[Records from a data source]
———

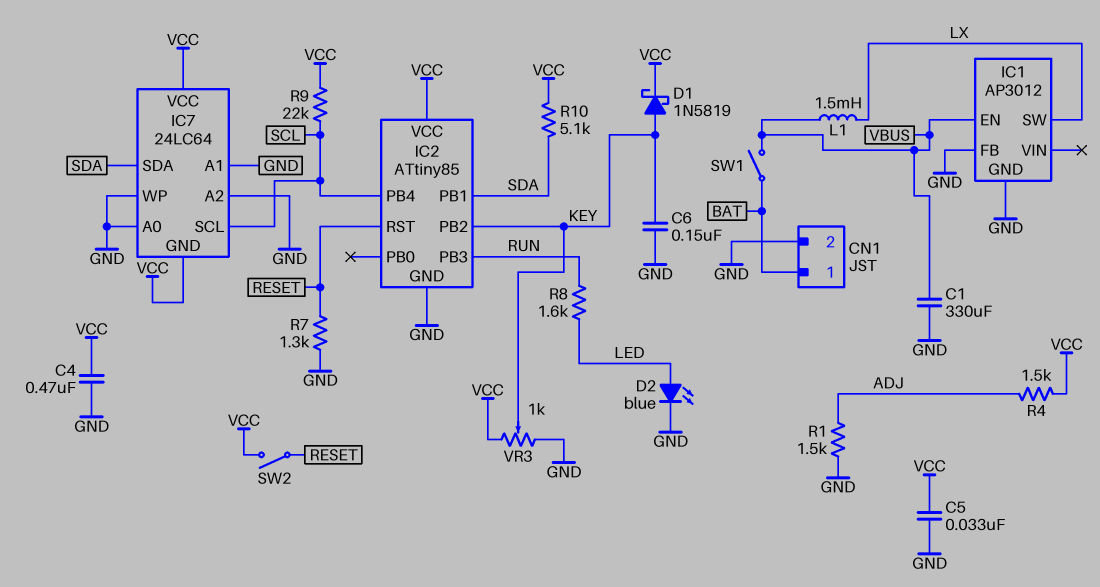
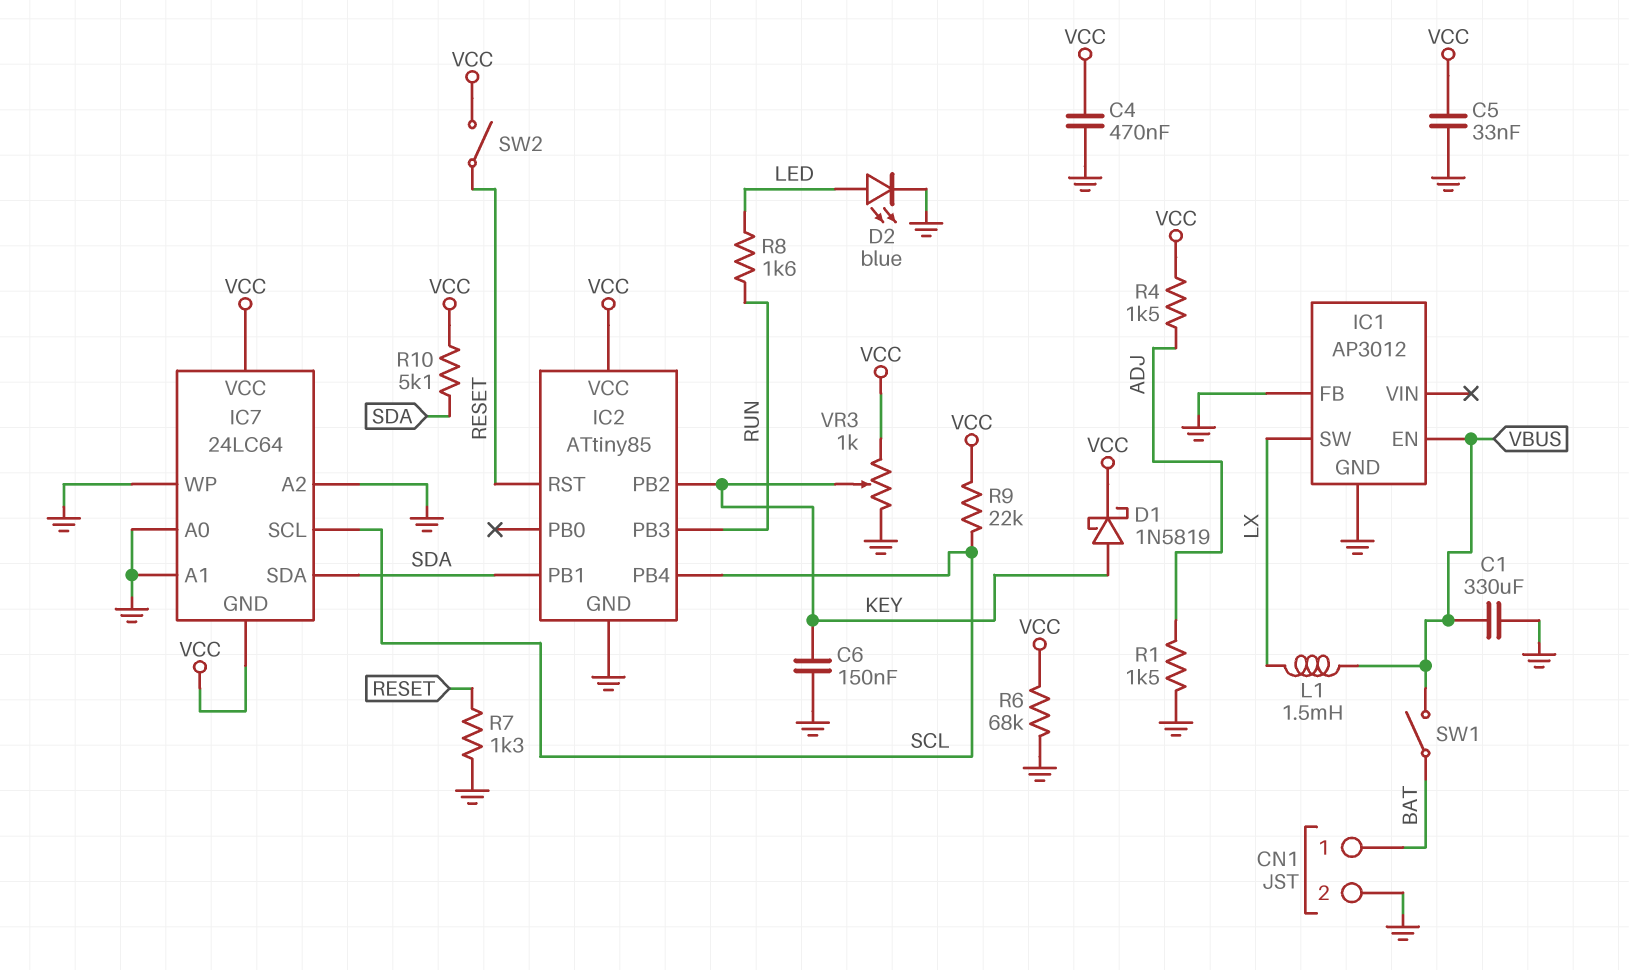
R6: none -> 68k (GND, VCC)

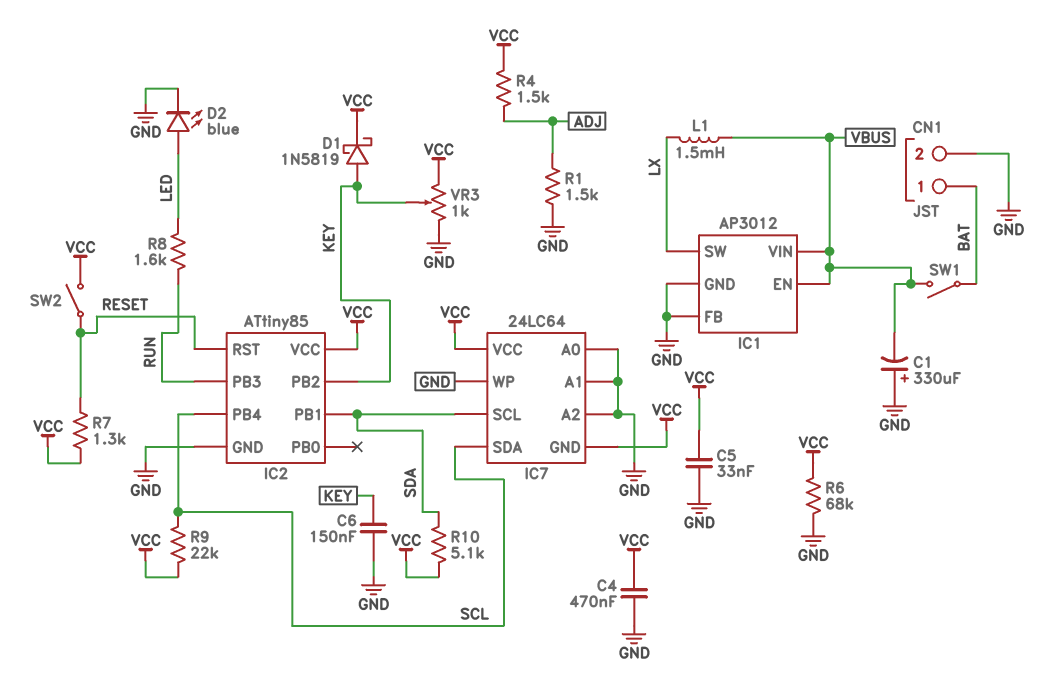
C1: 330uF (GND, VBUS) -> 330uF (plus GND, minus VBUS)
IC1 pin VIN: none -> VBUS
IC7 pin SCL: SCL -> SDA
IC7 pin SDA: SDA -> SCL
R7: 1.3k (GND, RESET) -> 1.3k (RESET, VCC)

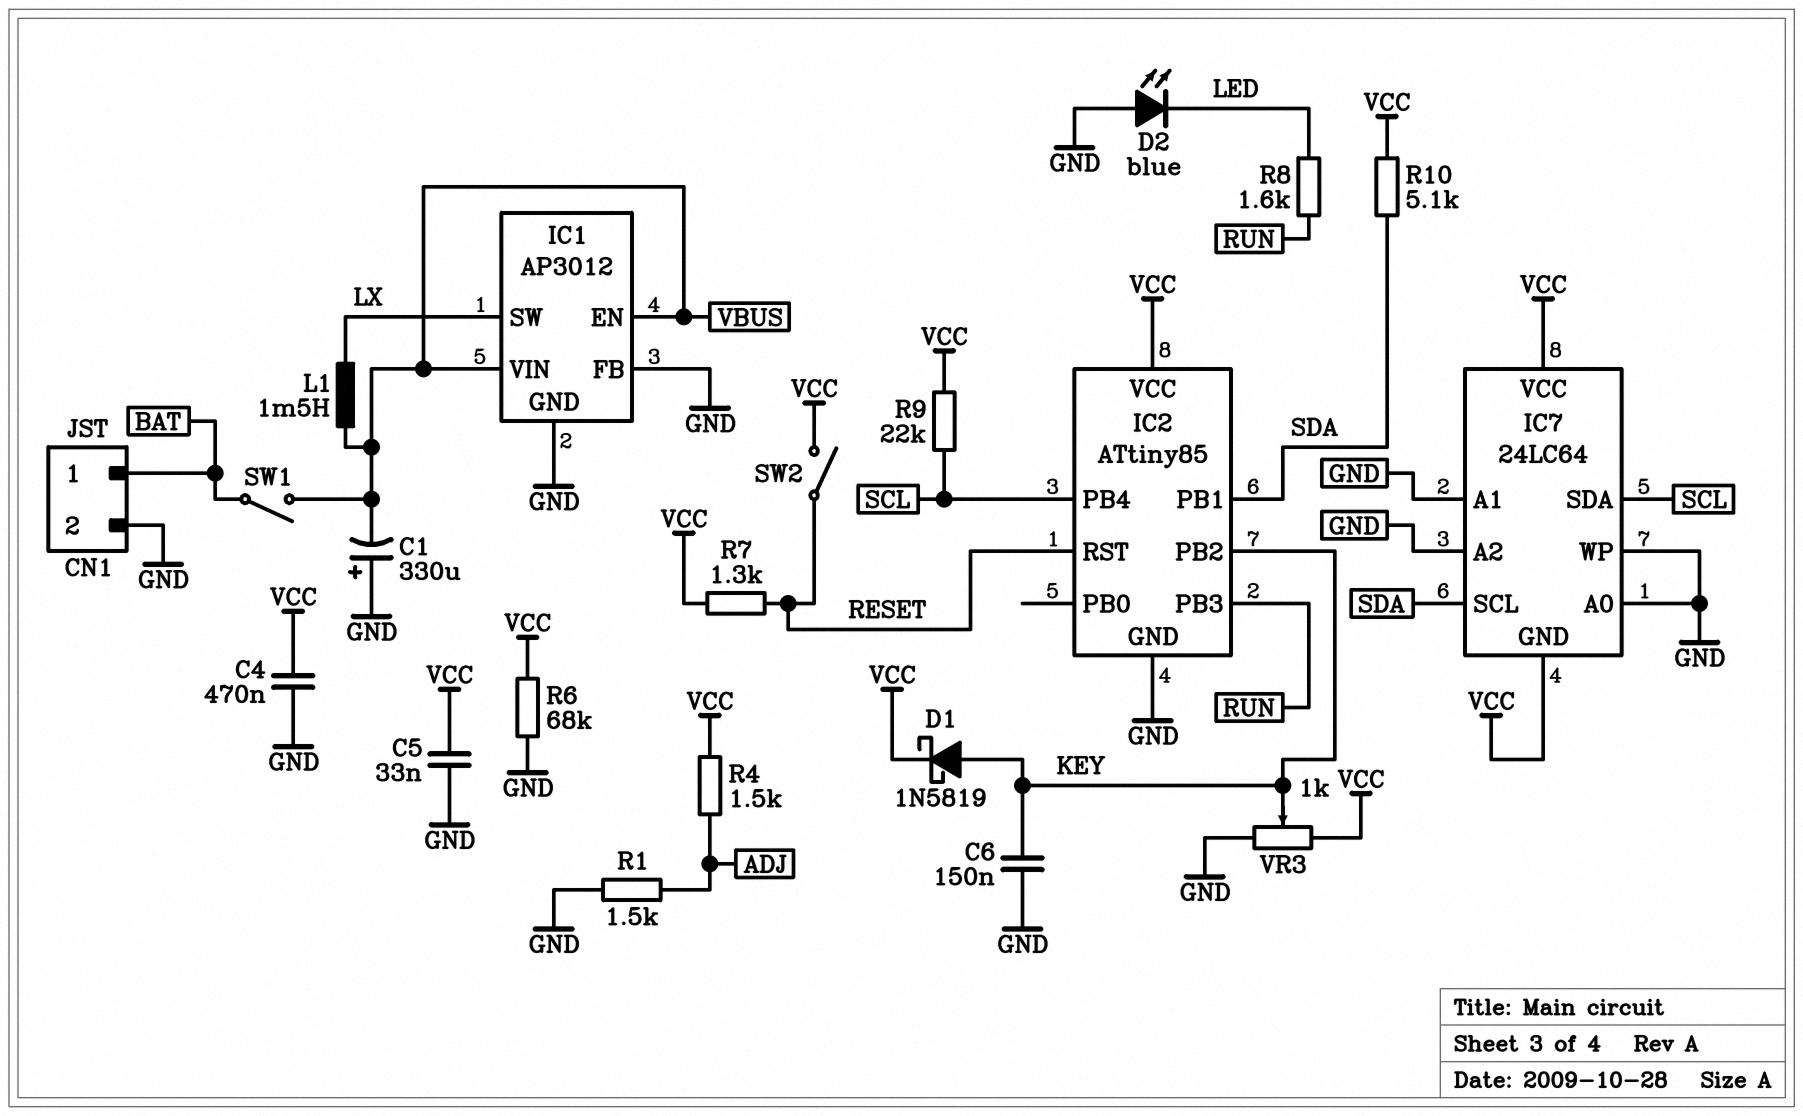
D2: LED blue (A LED, K GND) -> LED blue (A GND, K LED)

———

Repeat each entry exactly as it appears; skip any picture.

R6: none -> 68k (GND, VCC)

C1: 330uF (GND, VBUS) -> 330uF (plus GND, minus VBUS)
IC1 pin VIN: none -> VBUS
IC7 pin SCL: SCL -> SDA
IC7 pin SDA: SDA -> SCL
R7: 1.3k (GND, RESET) -> 1.3k (RESET, VCC)

D2: LED blue (A LED, K GND) -> LED blue (A GND, K LED)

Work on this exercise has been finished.